▸ INFORMATION SUPPLIED
§ §

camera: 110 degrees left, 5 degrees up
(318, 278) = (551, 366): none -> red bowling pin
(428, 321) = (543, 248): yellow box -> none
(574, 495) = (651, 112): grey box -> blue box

§ §

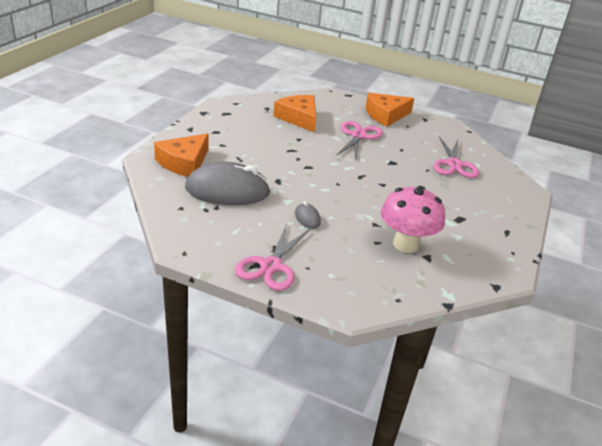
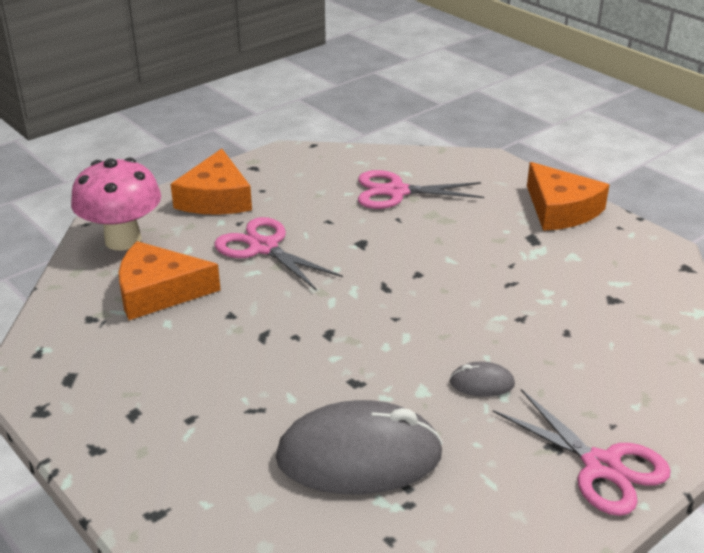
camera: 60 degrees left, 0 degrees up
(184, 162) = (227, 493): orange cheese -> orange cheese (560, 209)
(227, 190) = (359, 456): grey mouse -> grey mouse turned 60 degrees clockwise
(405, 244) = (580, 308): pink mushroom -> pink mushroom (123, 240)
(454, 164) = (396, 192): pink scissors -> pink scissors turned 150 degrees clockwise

§ §

▸ WORK REQUEST
The answer is the lines above between the line holding "camera: 110 degrees left, 5 degrees up" and the line holding "(574, 495) = (651, 112): grey box -> blue box", inclusive, each written out exactly, and no others.

▸ ANSWER TO THIS TASK
camera: 110 degrees left, 5 degrees up
(318, 278) = (551, 366): none -> red bowling pin
(428, 321) = (543, 248): yellow box -> none
(574, 495) = (651, 112): grey box -> blue box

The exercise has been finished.